BEGIN

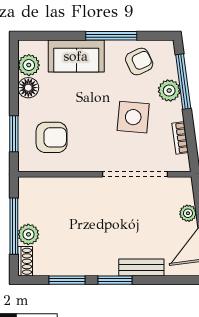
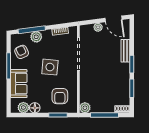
side table: (133, 117) -> (50, 67), moved
armchair: (52, 137) -> (60, 96), turned 180
plant: (28, 234) -> (85, 108), moved

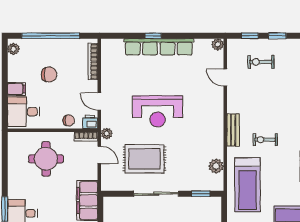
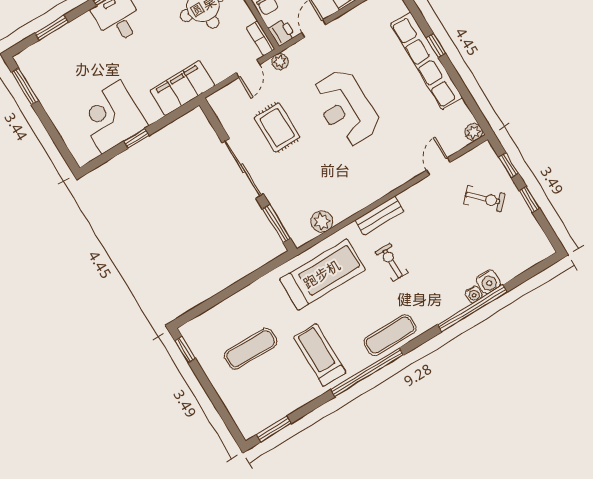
exercise bike: (261, 62) -> (484, 199), turned 134
rug: (144, 159) -> (277, 127), width x0.73, depth x0.70
treadmill: (247, 185) -> (322, 274), turned 180
window: (201, 194) -> (276, 223), width x1.50

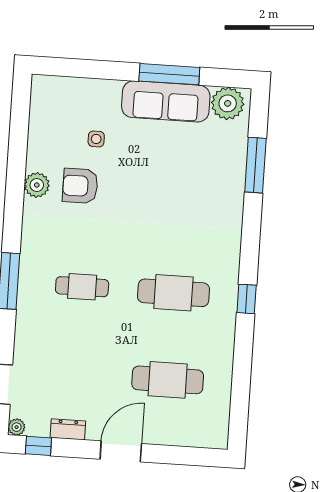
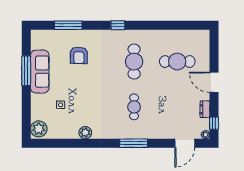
plant: (228, 103) -> (39, 129), moved
armchair: (80, 186) -> (79, 55), moved
window: (247, 299) -> (118, 25), moved
cafe table: (168, 380) -> (177, 62), turned 90

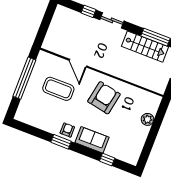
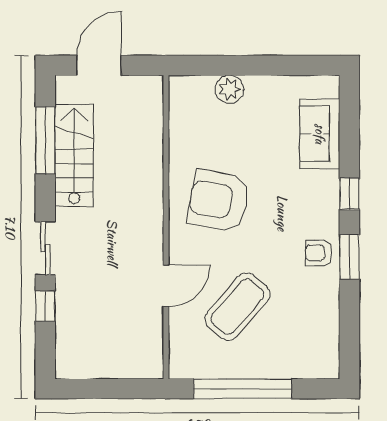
coffee table: (58, 89) -> (237, 307), turned 41
sofa: (92, 140) -> (320, 134), moved
window: (107, 160) -> (349, 194), moved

END

* [PROBLEM STATEMENT]
Everything in the listing, except its images, should be set down exactly.

* [PROBLEM SOLUTION]
side table: (133, 117) -> (50, 67), moved
armchair: (52, 137) -> (60, 96), turned 180
plant: (28, 234) -> (85, 108), moved

exercise bike: (261, 62) -> (484, 199), turned 134
rug: (144, 159) -> (277, 127), width x0.73, depth x0.70
treadmill: (247, 185) -> (322, 274), turned 180
window: (201, 194) -> (276, 223), width x1.50

plant: (228, 103) -> (39, 129), moved
armchair: (80, 186) -> (79, 55), moved
window: (247, 299) -> (118, 25), moved
cafe table: (168, 380) -> (177, 62), turned 90

coffee table: (58, 89) -> (237, 307), turned 41
sofa: (92, 140) -> (320, 134), moved
window: (107, 160) -> (349, 194), moved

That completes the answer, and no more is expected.